Task details
Some of the lines below need repeating. Reproduce exactly those between the lines holding "first_place: [303, 453, 61, 72]" and "second_place: [347, 85, 85, 79]", inclusive.

Material supplied
Content starts

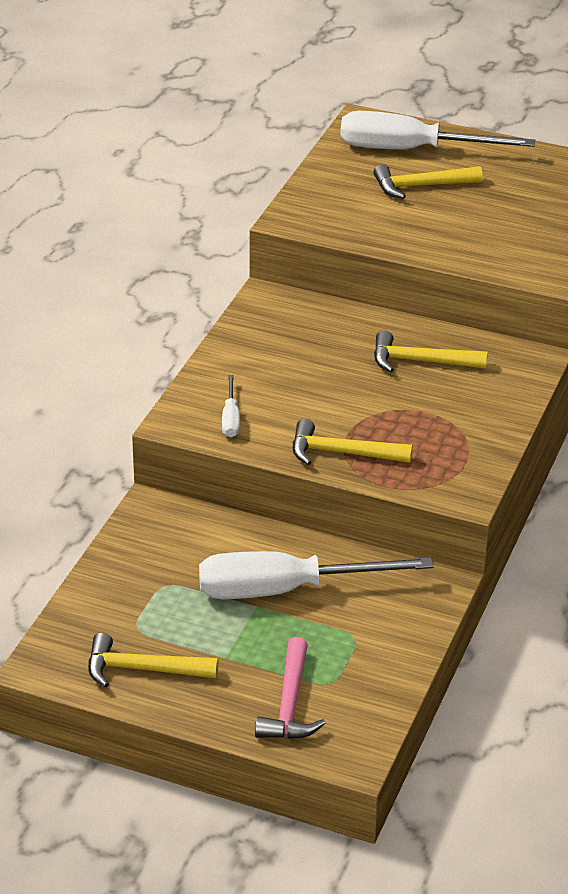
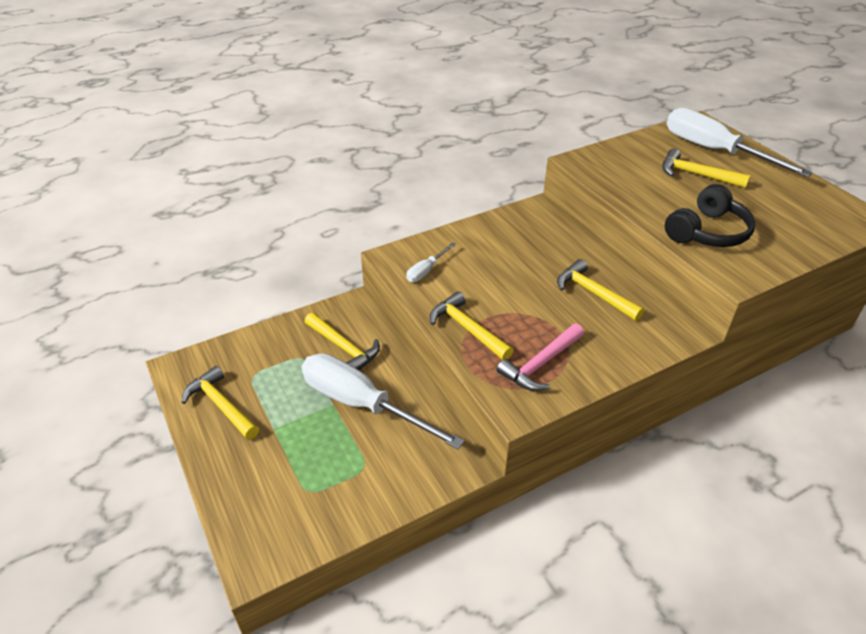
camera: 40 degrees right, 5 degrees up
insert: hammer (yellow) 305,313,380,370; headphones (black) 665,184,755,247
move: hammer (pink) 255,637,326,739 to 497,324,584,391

Content ends
Content starts

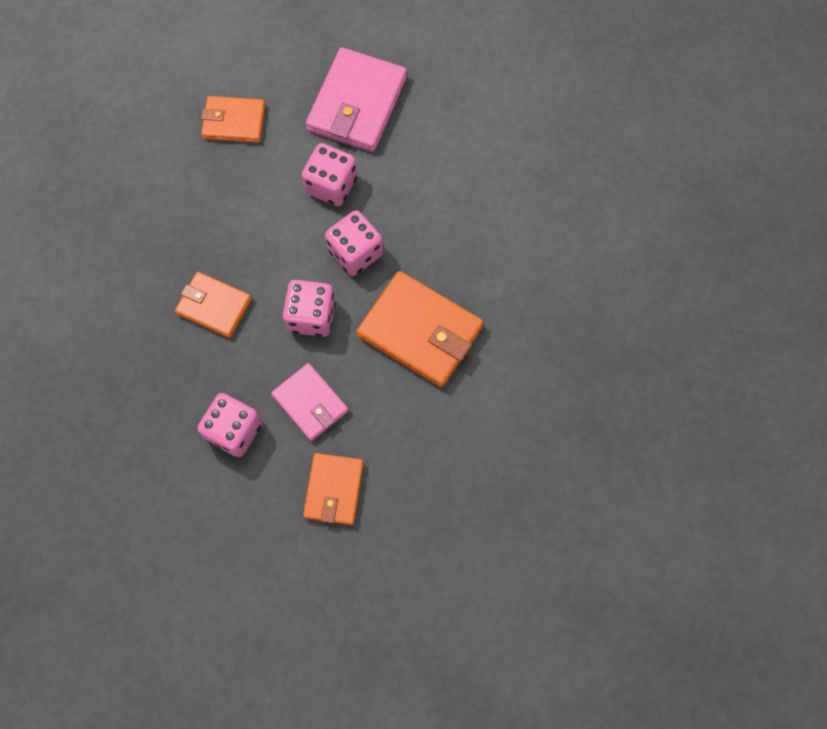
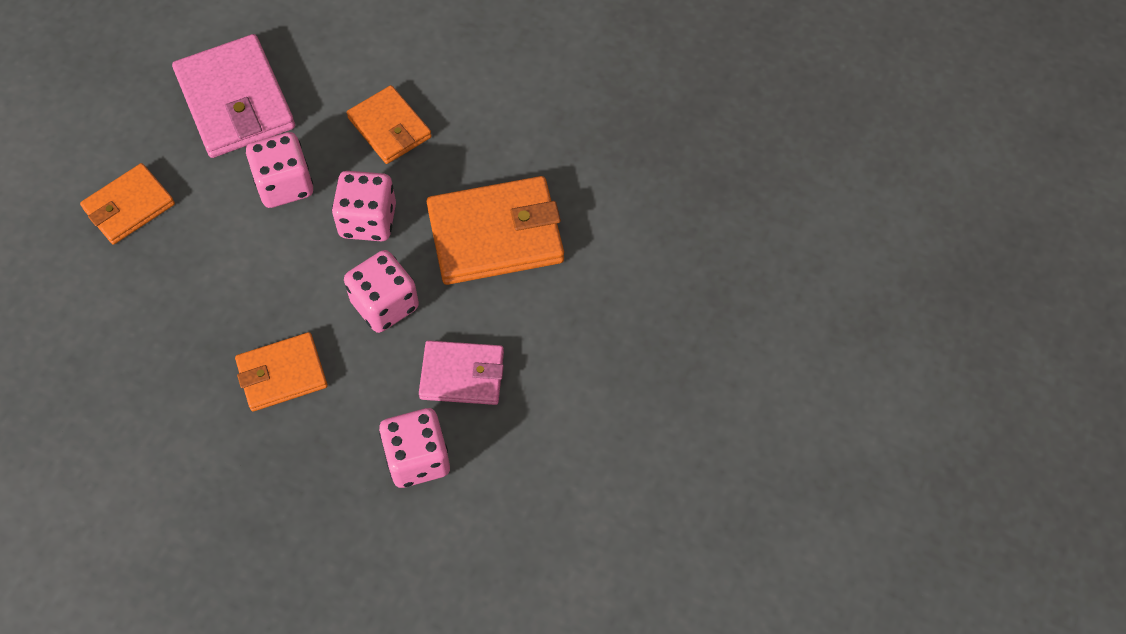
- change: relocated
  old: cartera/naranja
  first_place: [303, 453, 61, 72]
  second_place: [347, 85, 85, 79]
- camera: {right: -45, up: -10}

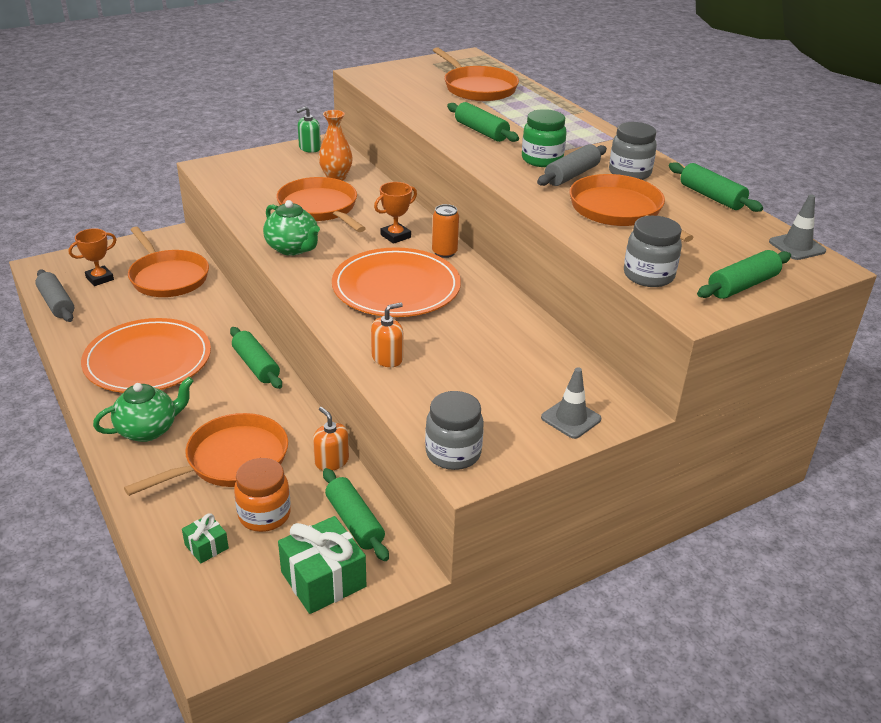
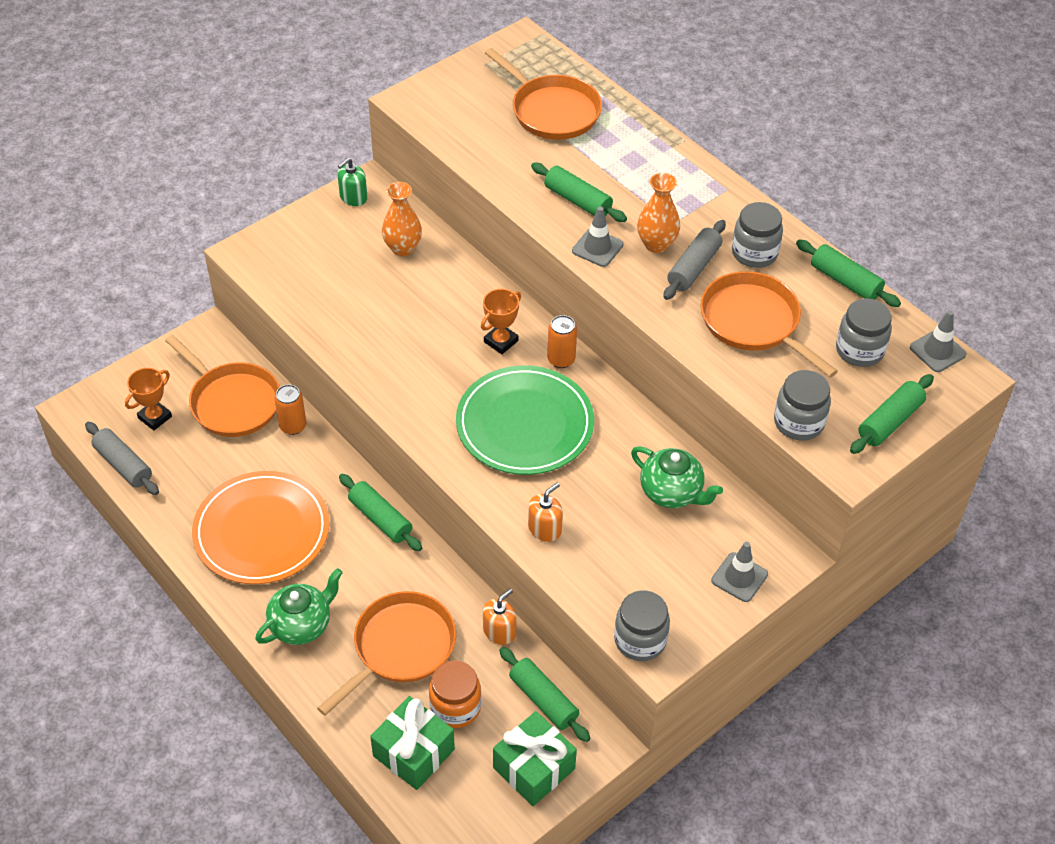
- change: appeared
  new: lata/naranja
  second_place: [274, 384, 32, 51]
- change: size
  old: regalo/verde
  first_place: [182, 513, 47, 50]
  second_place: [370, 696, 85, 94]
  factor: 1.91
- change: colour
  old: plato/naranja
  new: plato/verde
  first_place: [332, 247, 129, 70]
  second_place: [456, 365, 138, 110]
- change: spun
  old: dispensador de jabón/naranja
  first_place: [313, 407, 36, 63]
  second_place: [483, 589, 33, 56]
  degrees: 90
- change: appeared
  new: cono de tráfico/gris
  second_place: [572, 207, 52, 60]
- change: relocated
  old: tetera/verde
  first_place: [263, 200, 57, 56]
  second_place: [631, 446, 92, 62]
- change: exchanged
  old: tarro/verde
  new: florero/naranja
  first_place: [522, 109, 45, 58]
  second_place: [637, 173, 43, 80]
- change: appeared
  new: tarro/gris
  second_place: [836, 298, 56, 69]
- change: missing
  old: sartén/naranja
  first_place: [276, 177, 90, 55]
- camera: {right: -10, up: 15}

Content ends

Solution
  first_place: [303, 453, 61, 72]
  second_place: [347, 85, 85, 79]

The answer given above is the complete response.